== EXTRACTED RECORDS ==
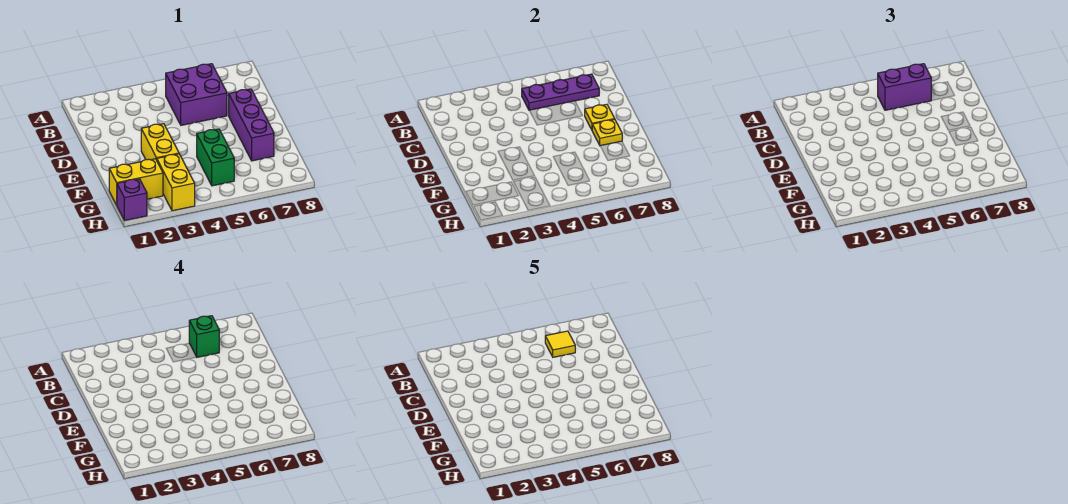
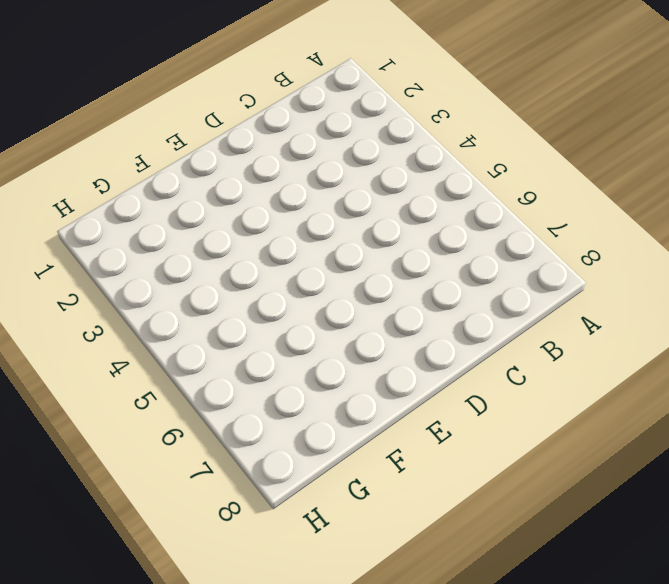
none -> purple brick B5:C6 level 1
none -> purple brick D7:F7 level 1
none -> yellow brick E3:F3 level 1

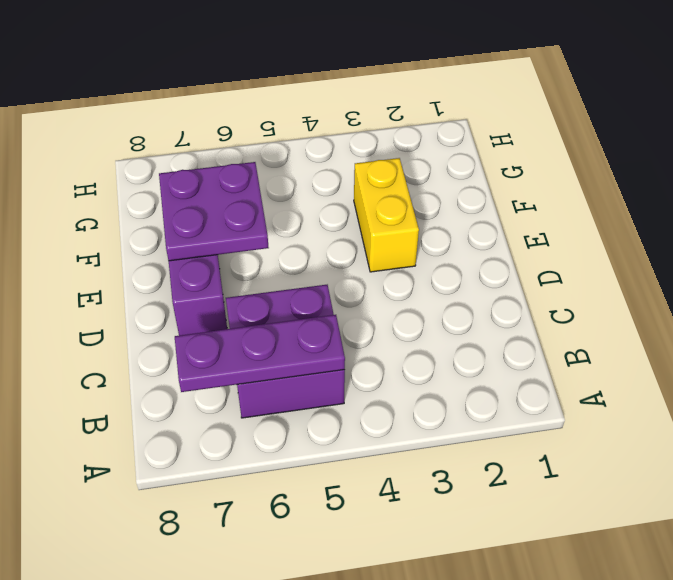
purple plate E6:F7 level 2 -> yellow plate E7 level 2
none -> green brick F5:G5 level 1
none -> yellow brick G1:G2 level 1
none -> yellow brick G3:H3 level 1

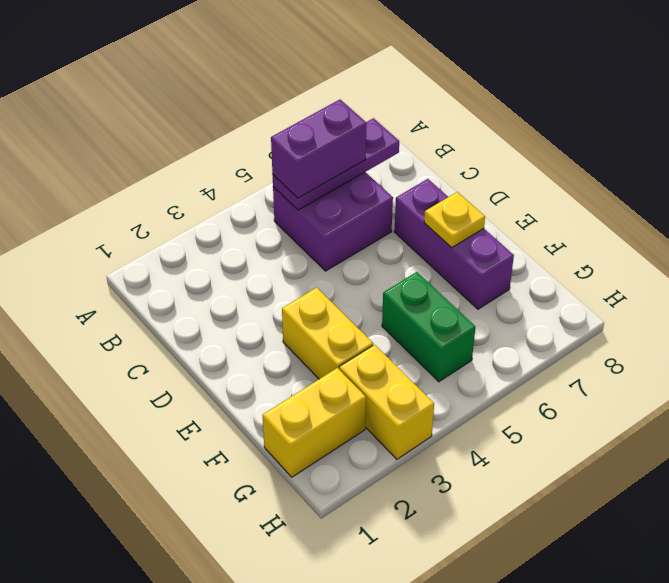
none -> purple brick H1 level 1
none -> yellow plate D7 level 2
none -> green brick B6 level 4

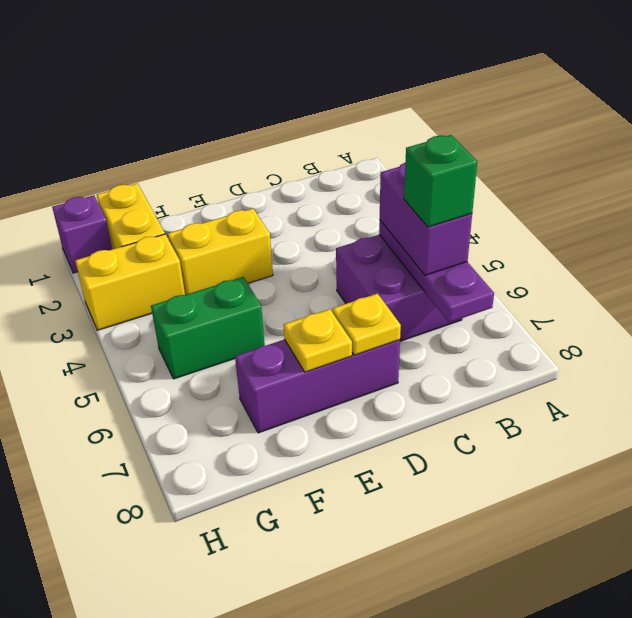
none -> yellow tile B6 level 5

== BRIEF ==
Beginning with the line that holds "none -> yellow plate D7 level 2", output each line to the end of the material above, exactly, omitting the pictures.

== EXERCISE RESPONSE ==
none -> yellow plate D7 level 2
none -> green brick B6 level 4

none -> yellow tile B6 level 5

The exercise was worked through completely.